:: YOUR INSTRUCTIONS ::
Go through the data below and repeat it exactly, skipping each picture.

:: DATA PROVIDED ::

· · · · ·

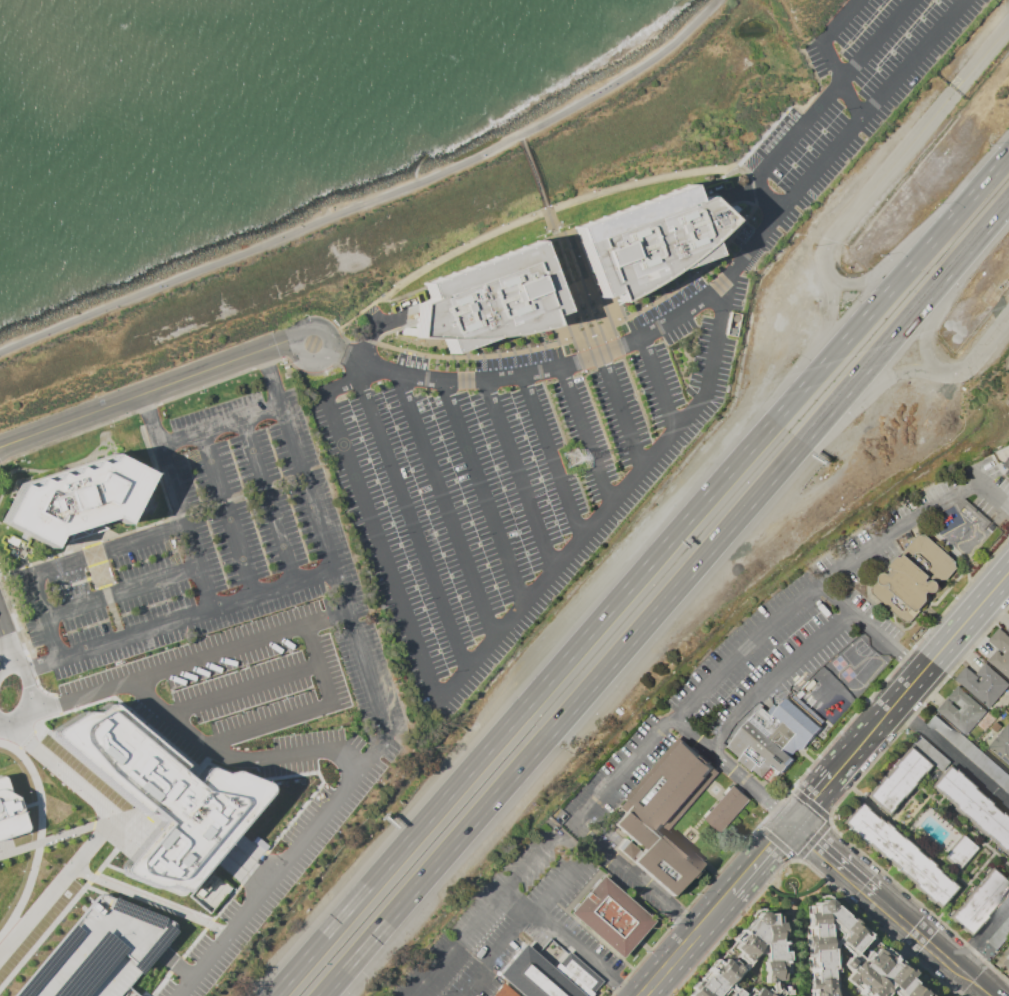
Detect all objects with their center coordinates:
road: (840, 21)
road: (841, 80)
road: (818, 104)
road: (522, 138)
road: (840, 142)
road: (907, 149)
road: (536, 176)
road: (531, 218)
building: (657, 239)
road: (899, 261)
building: (485, 300)
road: (940, 300)
road: (315, 326)
road: (822, 352)
road: (982, 354)
road: (345, 355)
road: (307, 362)
road: (549, 373)
road: (346, 384)
road: (658, 386)
road: (865, 387)
road: (146, 394)
road: (182, 394)
parking lot: (587, 394)
road: (622, 413)
road: (217, 422)
road: (586, 437)
road: (551, 458)
power tower: (576, 458)
building: (1006, 465)
road: (520, 475)
road: (484, 492)
building: (74, 497)
road: (267, 500)
road: (447, 507)
road: (227, 513)
road: (412, 525)
road: (64, 562)
road: (195, 565)
road: (641, 575)
building: (914, 577)
road: (119, 590)
road: (668, 601)
road: (858, 615)
road: (774, 620)
road: (504, 625)
road: (14, 626)
building: (1008, 628)
road: (272, 634)
road: (114, 635)
road: (5, 638)
building: (1000, 651)
road: (5, 659)
road: (910, 659)
road: (900, 660)
road: (25, 680)
road: (780, 680)
building: (983, 683)
road: (242, 688)
road: (900, 695)
road: (376, 703)
building: (961, 709)
road: (17, 714)
road: (691, 733)
building: (777, 734)
building: (1002, 744)
road: (952, 751)
road: (234, 758)
building: (896, 780)
road: (750, 786)
building: (160, 794)
road: (836, 802)
building: (727, 808)
building: (972, 808)
building: (10, 813)
building: (665, 814)
road: (99, 826)
road: (37, 834)
road: (811, 839)
building: (958, 851)
building: (897, 854)
road: (758, 858)
road: (623, 870)
road: (520, 872)
building: (208, 891)
road: (700, 891)
road: (144, 899)
building: (977, 901)
road: (891, 908)
building: (636, 917)
road: (685, 925)
road: (729, 925)
road: (876, 926)
road: (981, 932)
road: (561, 938)
road: (681, 944)
building: (98, 952)
road: (492, 952)
building: (744, 956)
building: (849, 960)
building: (1007, 963)
building: (548, 973)
building: (503, 991)
road: (624, 991)
building: (756, 992)

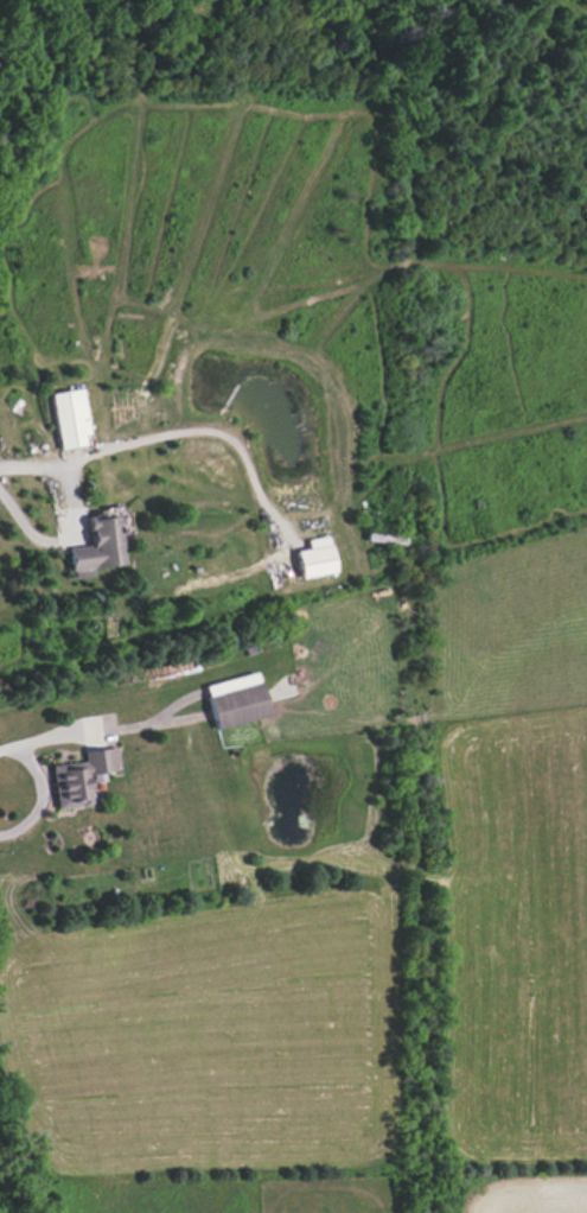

· · · · ·

:: SOLUTION TO THIS TASK ::
Detect all objects with their center coordinates:
road: (840, 21)
road: (841, 80)
road: (818, 104)
road: (522, 138)
road: (840, 142)
road: (907, 149)
road: (536, 176)
road: (531, 218)
building: (657, 239)
road: (899, 261)
building: (485, 300)
road: (940, 300)
road: (315, 326)
road: (822, 352)
road: (982, 354)
road: (345, 355)
road: (307, 362)
road: (549, 373)
road: (346, 384)
road: (658, 386)
road: (865, 387)
road: (146, 394)
road: (182, 394)
parking lot: (587, 394)
road: (622, 413)
road: (217, 422)
road: (586, 437)
road: (551, 458)
power tower: (576, 458)
building: (1006, 465)
road: (520, 475)
road: (484, 492)
building: (74, 497)
road: (267, 500)
road: (447, 507)
road: (227, 513)
road: (412, 525)
road: (64, 562)
road: (195, 565)
road: (641, 575)
building: (914, 577)
road: (119, 590)
road: (668, 601)
road: (858, 615)
road: (774, 620)
road: (504, 625)
road: (14, 626)
building: (1008, 628)
road: (272, 634)
road: (114, 635)
road: (5, 638)
building: (1000, 651)
road: (5, 659)
road: (910, 659)
road: (900, 660)
road: (25, 680)
road: (780, 680)
building: (983, 683)
road: (242, 688)
road: (900, 695)
road: (376, 703)
building: (961, 709)
road: (17, 714)
road: (691, 733)
building: (777, 734)
building: (1002, 744)
road: (952, 751)
road: (234, 758)
building: (896, 780)
road: (750, 786)
building: (160, 794)
road: (836, 802)
building: (727, 808)
building: (972, 808)
building: (10, 813)
building: (665, 814)
road: (99, 826)
road: (37, 834)
road: (811, 839)
building: (958, 851)
building: (897, 854)
road: (758, 858)
road: (623, 870)
road: (520, 872)
building: (208, 891)
road: (700, 891)
road: (144, 899)
building: (977, 901)
road: (891, 908)
building: (636, 917)
road: (685, 925)
road: (729, 925)
road: (876, 926)
road: (981, 932)
road: (561, 938)
road: (681, 944)
building: (98, 952)
road: (492, 952)
building: (744, 956)
building: (849, 960)
building: (1007, 963)
building: (548, 973)
building: (503, 991)
road: (624, 991)
building: (756, 992)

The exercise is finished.